# [Work task]
If a line in the records below contains the word "service", copy it.

# [Task material]
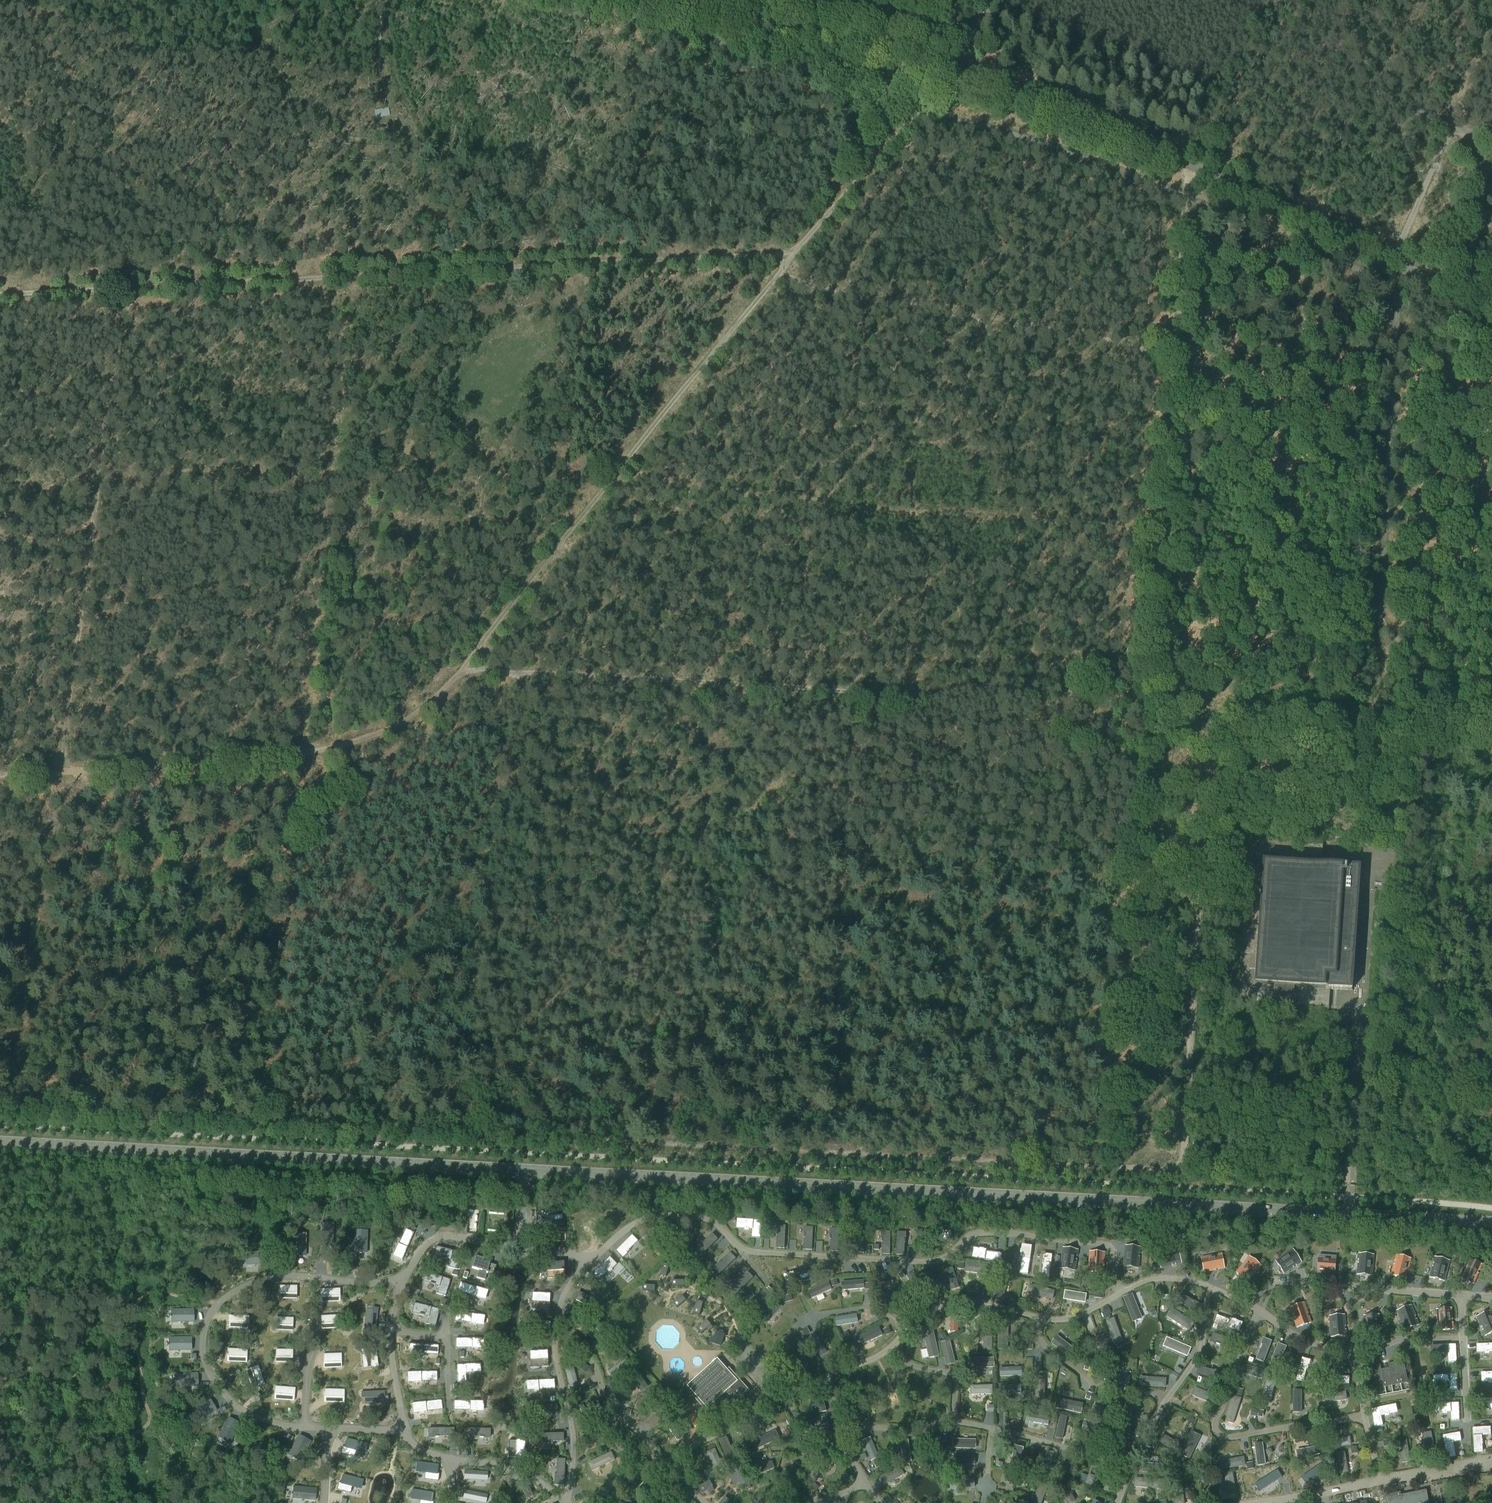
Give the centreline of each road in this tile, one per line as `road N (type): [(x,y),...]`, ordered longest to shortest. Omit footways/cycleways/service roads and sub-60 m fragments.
road 1 (track): [(1191,164),(1154,709),(1160,824),(1174,882),(1142,934),(1158,1018),(1149,1145),(1138,1153),(1050,1154),(0,1106)]
road 2 (primary): [(1491,1222),(0,1143)]
road 3 (track): [(1383,724),(1154,709),(1093,702),(1031,682),(903,696),(470,664),(396,728),(304,757),(0,778)]
road 4 (unclassified): [(1491,333),(1365,240),(1034,97),(955,65),(681,0)]
road 5 (track): [(1383,724),(1380,652),(1292,577),(1239,427),(1217,400),(1135,346),(814,288),(781,273),(797,254)]
road 6 (track): [(470,664),(781,273)]
road 7 (track): [(120,289),(57,775)]
road 8 (track): [(1392,256),(1491,0)]

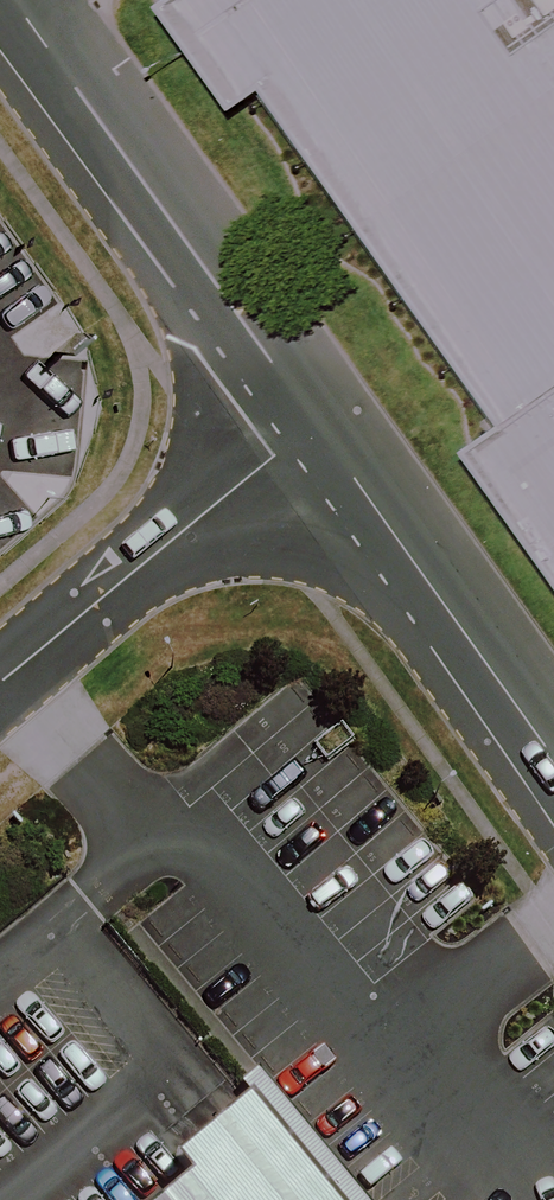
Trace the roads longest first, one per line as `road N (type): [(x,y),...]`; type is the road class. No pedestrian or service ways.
road 1 (tertiary): [(315,420),(15,0)]
road 2 (tertiary): [(553,760),(315,420)]
road 3 (unclassified): [(315,420),(0,685)]

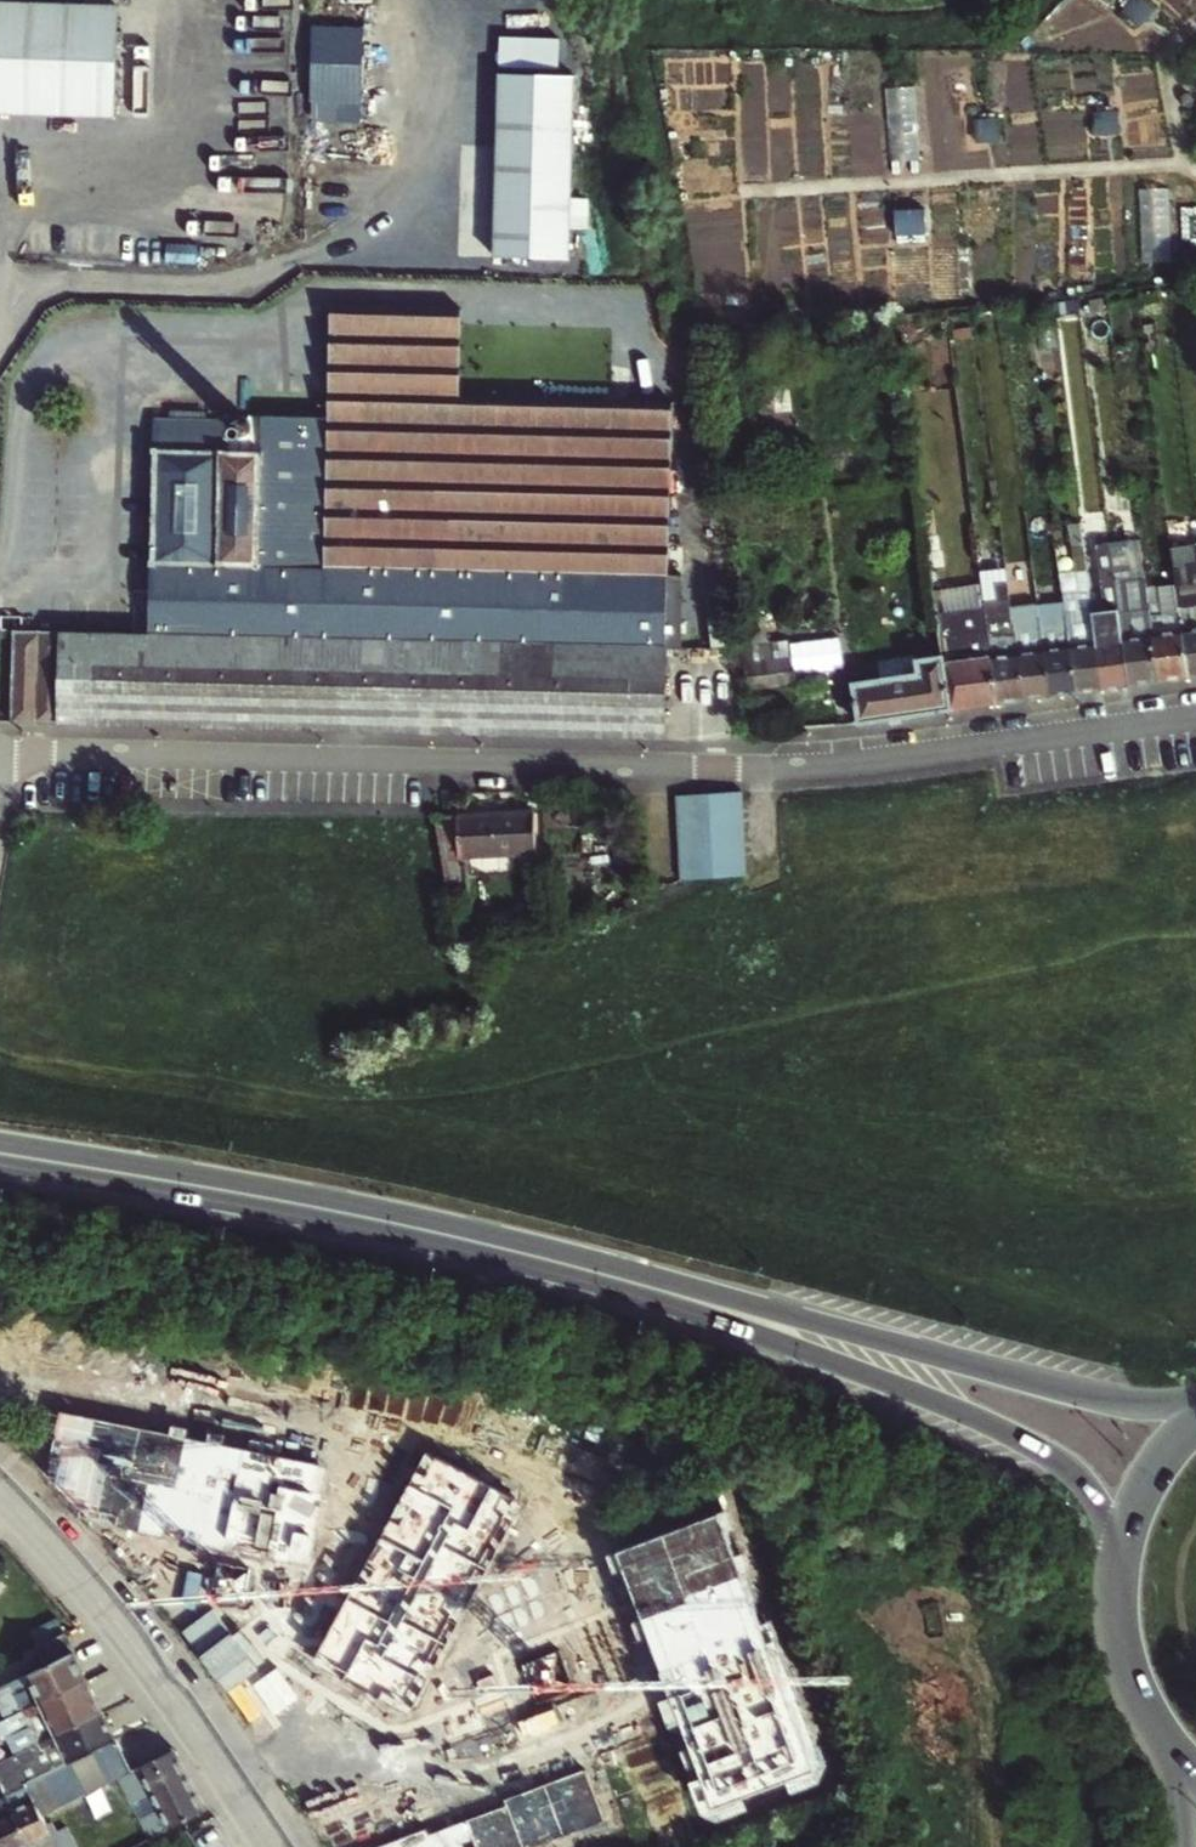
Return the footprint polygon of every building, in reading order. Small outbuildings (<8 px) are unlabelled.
[(131,112),(134,0),(0,0),(0,108),(131,112)] [(371,119),(373,22),(320,21),(318,118),(371,119)] [(504,253),(585,254),(589,69),(507,67),(504,253)] [(918,83),(889,84),(892,158),(921,157),(918,83)] [(1142,187),(1145,258),(1173,257),(1171,186),(1142,187)] [(152,633),(667,647),(668,626),(681,626),(681,597),(668,597),(669,575),(673,401),(535,397),(493,395),(494,369),(461,369),(462,310),(335,306),(332,417),(265,417),(264,450),(236,449),(158,447),(152,633)] [(260,428),(261,424),(260,419),(258,415),(254,413),(249,412),(245,413),(241,415),(238,419),(237,424),(238,428),(241,432),(245,435),(249,436),(254,435),(258,432),(260,428)] [(158,447),(236,449),(236,418),(158,417),(158,447)] [(681,576),(669,575),(668,597),(681,597),(681,576)] [(1130,687),(1159,683),(1152,635),(1150,620),(1148,607),(1145,580),(1116,584),(1130,687)] [(1130,687),(1116,584),(1102,586),(1105,611),(1108,610),(1110,622),(1105,623),(1108,640),(1095,642),(1102,691),(1130,687)] [(1195,678),(1195,597),(1179,599),(1183,631),(1190,679),(1195,678)] [(1148,607),(1150,620),(1166,618),(1164,605),(1148,607)] [(784,615),(741,621),(751,689),(794,683),(784,615)] [(1074,615),(1065,616),(1066,629),(1076,628),(1074,615)] [(944,657),(952,712),(997,706),(988,639),(985,616),(939,622),(944,657)] [(1044,650),(1050,698),(1075,695),(1069,646),(1066,629),(1065,616),(1056,617),(1058,630),(1055,630),(1057,648),(1044,650)] [(1039,619),(1014,623),(1024,702),(1050,698),(1044,650),(1039,619)] [(1024,702),(1014,623),(1005,624),(1006,636),(988,639),(997,706),(1024,702)] [(681,648),(681,626),(668,626),(667,647),(681,648)] [(15,630),(14,721),(311,729),(665,737),(667,647),(152,633),(15,630)] [(1152,635),(1159,683),(1190,679),(1183,631),(1152,635)] [(1095,642),(1069,646),(1075,695),(1102,691),(1095,642)] [(859,725),(952,712),(944,657),(916,661),(918,675),(853,684),(859,725)] [(680,828),(680,845),(681,861),(681,876),(712,875),(745,874),(745,858),(744,843),(743,826),(742,809),(742,793),(709,794),(678,795),(679,812),(680,828)] [(436,815),(447,857),(456,893),(468,893),(466,856),(472,856),(525,853),(538,852),(535,811),(436,815)] [(525,853),(472,856),(472,866),(522,863),(525,853)] [(548,881),(546,860),(528,861),(529,874),(526,874),(526,882),(548,881)] [(297,1674),(270,1686),(296,1740),(630,1586),(568,1454),(352,1551),(396,1645),(383,1650),(389,1662),(307,1701),(297,1674)] [(222,1534),(243,1523),(219,1481),(199,1492),(222,1534)] [(241,1542),(210,1557),(261,1665),(289,1653),(292,1652),(267,1595),(330,1565),(309,1522),(246,1552),(241,1542)] [(35,1649),(44,1668),(73,1654),(63,1635),(35,1649)] [(261,1665),(270,1686),(297,1674),(289,1653),(261,1665)] [(0,1689),(0,1704),(15,1698),(23,1713),(86,1682),(73,1654),(44,1668),(0,1689)] [(0,1724),(0,1745),(3,1744),(2,1740),(30,1727),(38,1744),(102,1712),(86,1682),(23,1713),(0,1724)] [(115,1740),(116,1740),(102,1712),(38,1744),(10,1758),(0,1762),(0,1778),(4,1776),(3,1774),(21,1766),(29,1783),(115,1740)] [(131,1773),(115,1740),(29,1783),(25,1785),(26,1788),(41,1818),(131,1773)] [(10,1758),(5,1748),(0,1750),(0,1762),(10,1758)] [(172,1753),(131,1773),(136,1783),(142,1780),(171,1831),(206,1812),(172,1753)] [(26,1788),(6,1798),(30,1845),(46,1837),(50,1835),(41,1818),(26,1788)] [(30,1845),(6,1798),(0,1801),(0,1846),(26,1846),(30,1845)]
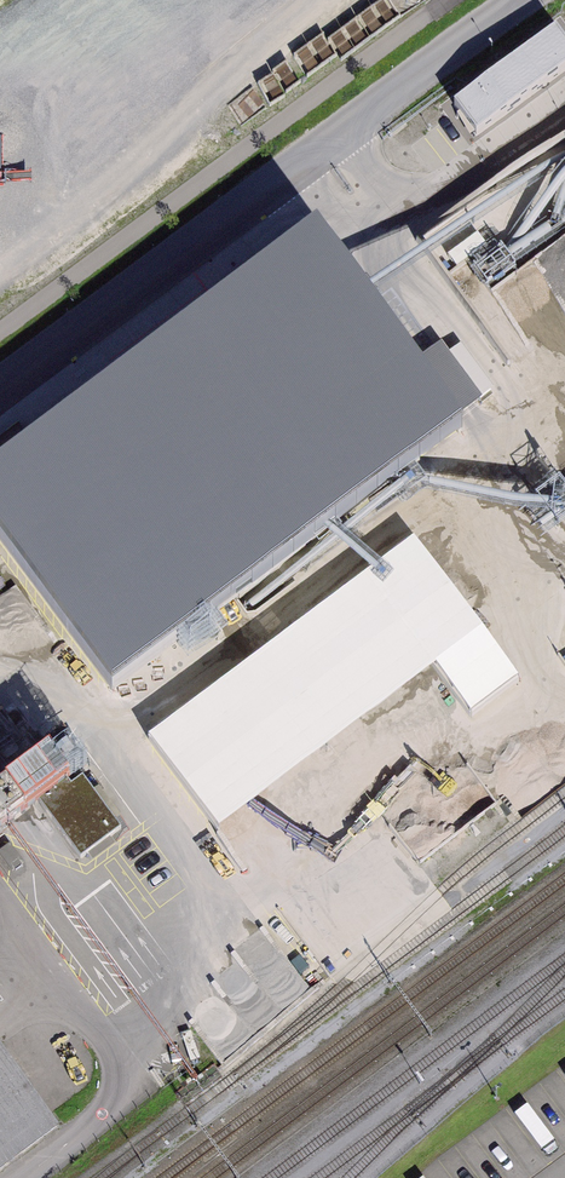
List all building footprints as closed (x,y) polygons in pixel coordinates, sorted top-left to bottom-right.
[(453,108),(476,142),(564,74),(564,43),(556,31),(453,108)] [(463,430),(319,237),(0,474),(0,539),(113,691),(463,430)] [(469,742),(520,710),(421,554),(370,587),(469,742)] [(549,631),(564,656),(564,621),(549,631)] [(121,831),(83,778),(71,787),(69,785),(41,804),(81,860),(121,831)] [(0,1047),(0,1170),(59,1126),(0,1047)]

# [Solution to this task]
Give the centreline of each road in this tile, one per line as `road N (type): [(x,y),...]`, ordered longest to shortest. Omit footways/cycleways/service roads and sub-60 m fragments.
Trace the roads longest first, one per line as `road N (type): [(x,y),...]`; type is the road class. No pedestrian or service ways.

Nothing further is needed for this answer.